[Scene change data]

* * *

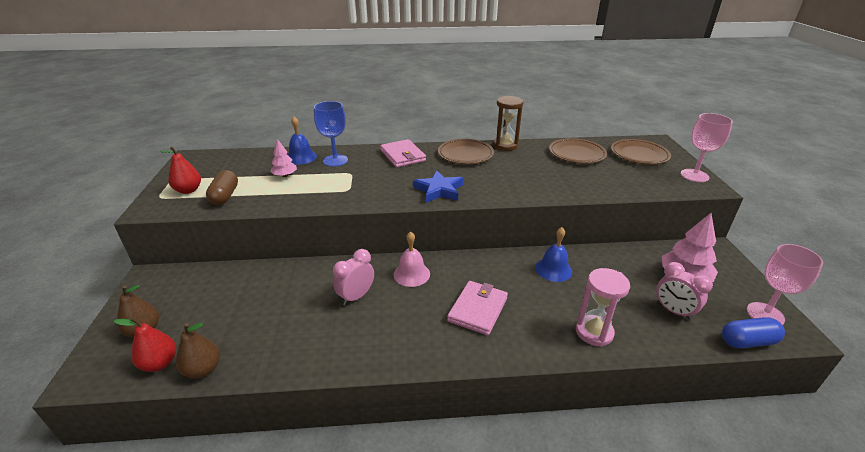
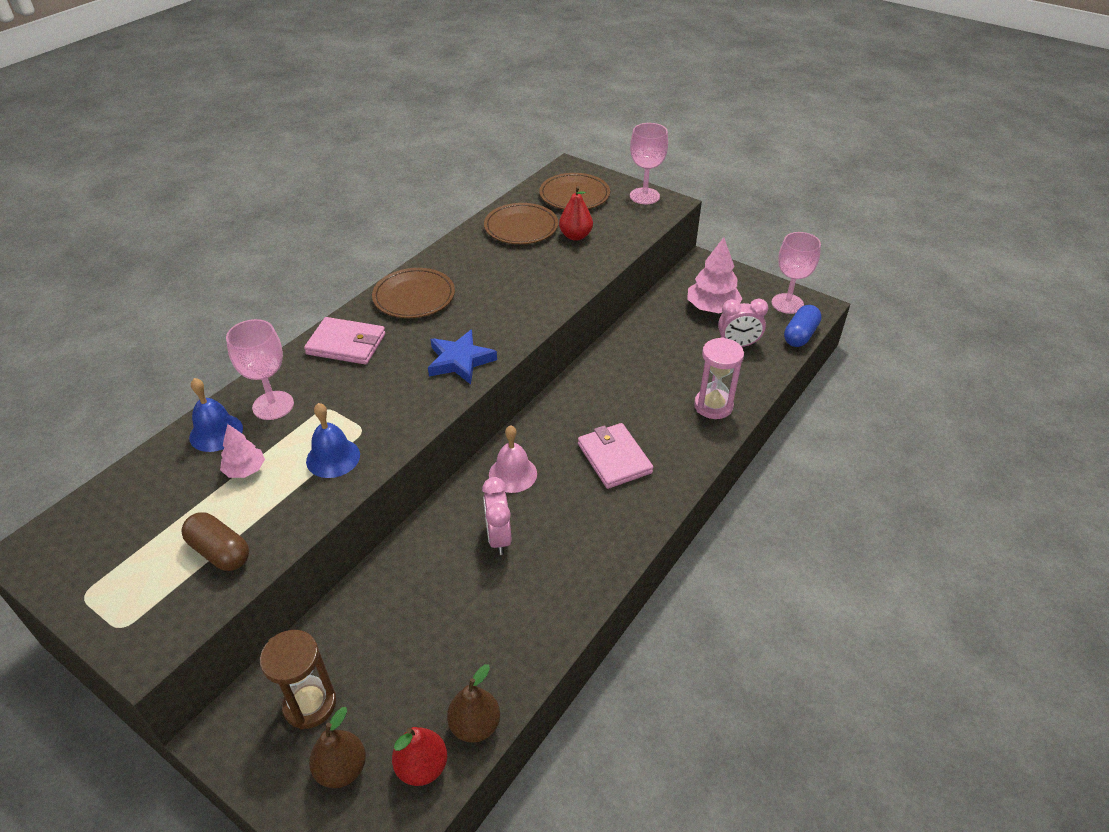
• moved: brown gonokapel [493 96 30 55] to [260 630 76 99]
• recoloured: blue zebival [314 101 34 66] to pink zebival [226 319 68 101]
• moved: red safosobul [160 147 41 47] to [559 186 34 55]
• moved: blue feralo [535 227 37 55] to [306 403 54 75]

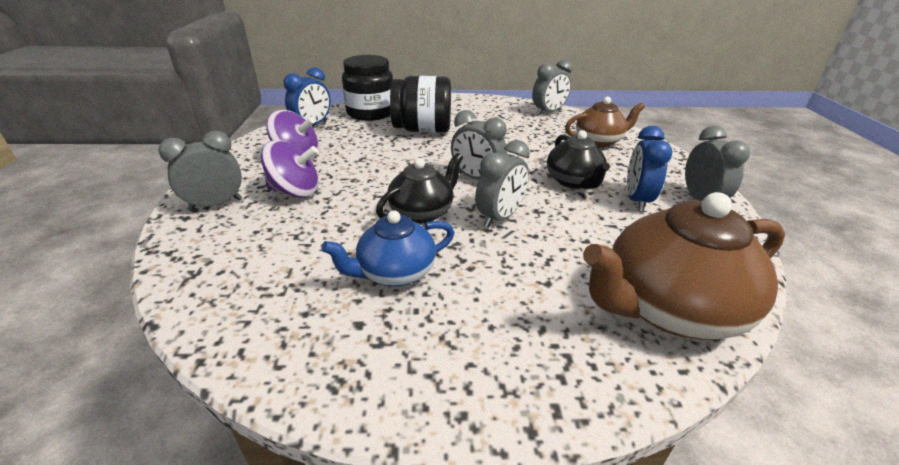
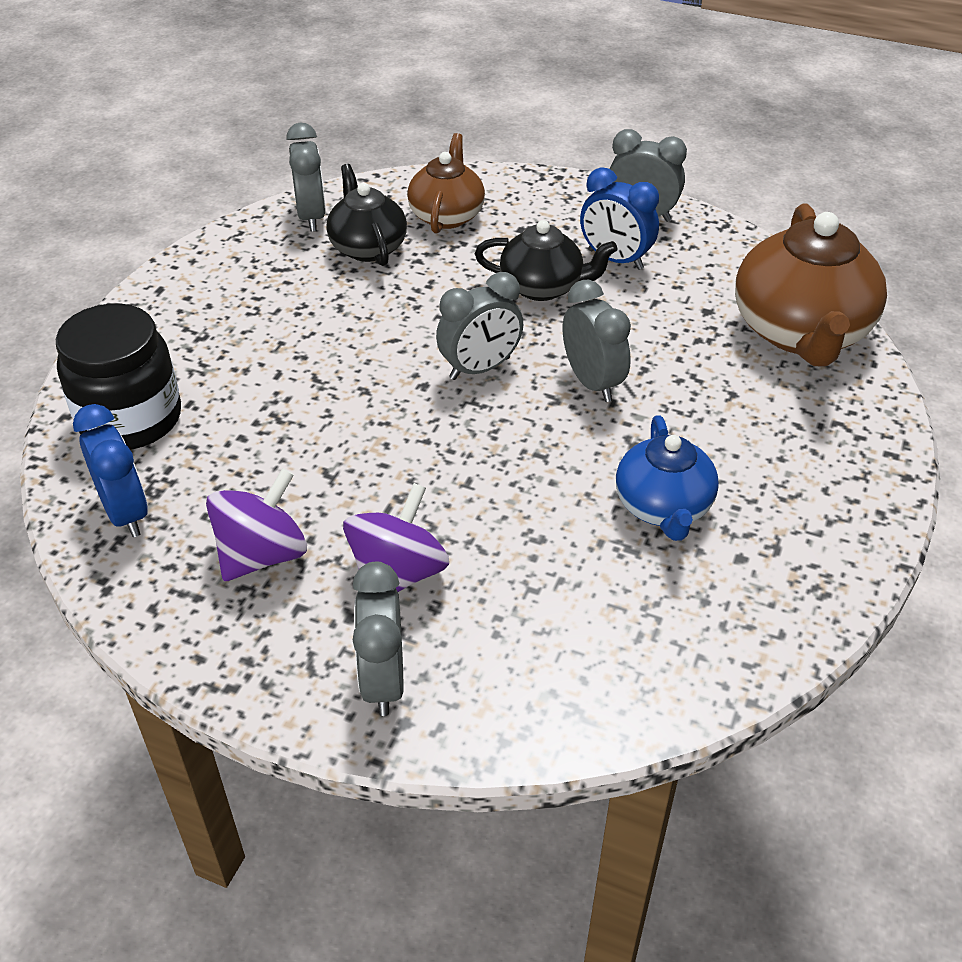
• removed: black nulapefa [390 76 61 57]
• moved: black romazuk [376 153 87 70] to [326 164 81 102]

* * *

• **What the exercise asks**
Excluding the images, return each record above precisely as written.

• **Your solution**
• moved: brown gonokapel [493 96 30 55] to [260 630 76 99]
• recoloured: blue zebival [314 101 34 66] to pink zebival [226 319 68 101]
• moved: red safosobul [160 147 41 47] to [559 186 34 55]
• moved: blue feralo [535 227 37 55] to [306 403 54 75]

• removed: black nulapefa [390 76 61 57]
• moved: black romazuk [376 153 87 70] to [326 164 81 102]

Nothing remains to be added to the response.